======== Material for this exercise

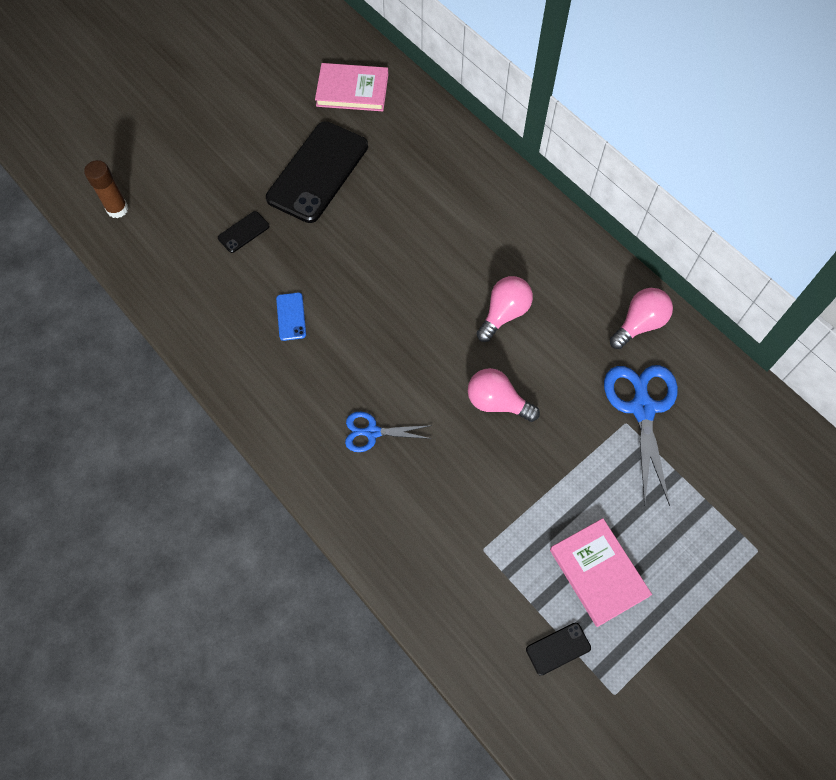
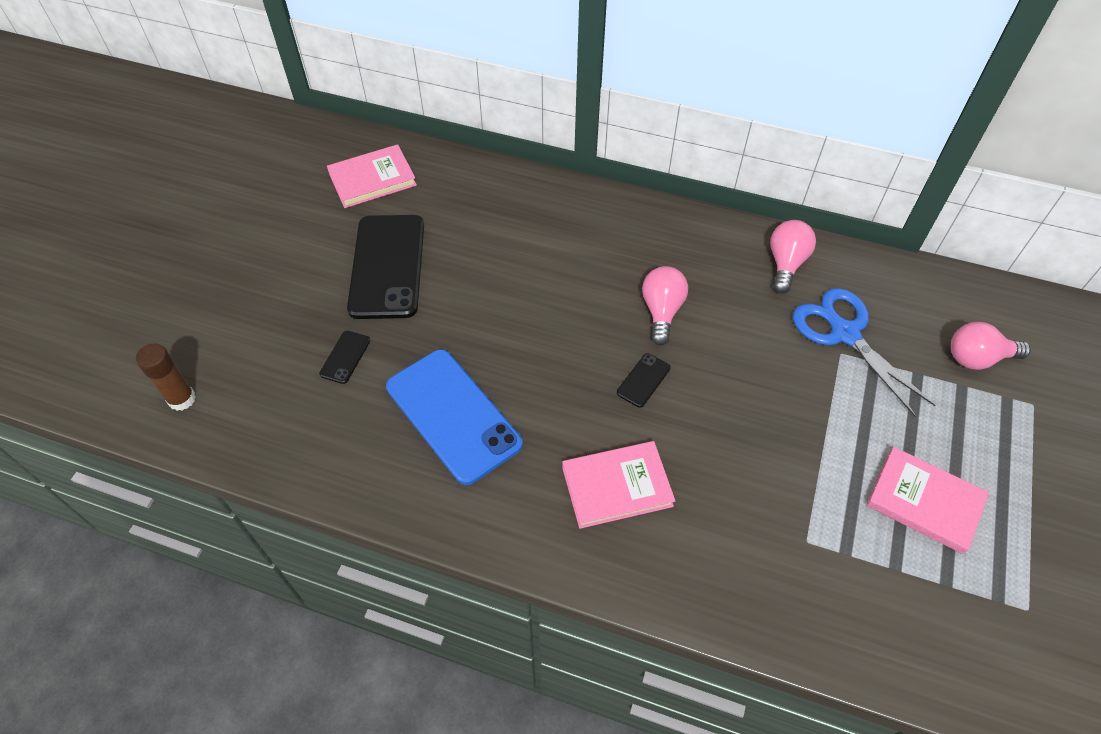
camera: 30 degrees left, 10 degrees down
(291, 316) = (453, 415): blue phone -> blue phone, size x2.39
(372, 432) = (617, 486): blue scissors -> pink book
(496, 402) = (715, 394): pink light bulb -> pink light bulb (977, 358)
(558, 649) = (947, 597): black phone -> black phone (643, 380)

================

> Problem description
Go through the records above. Copy each line in which the string "pink" appears.

> Result for this exercise
(372, 432) = (617, 486): blue scissors -> pink book
(496, 402) = (715, 394): pink light bulb -> pink light bulb (977, 358)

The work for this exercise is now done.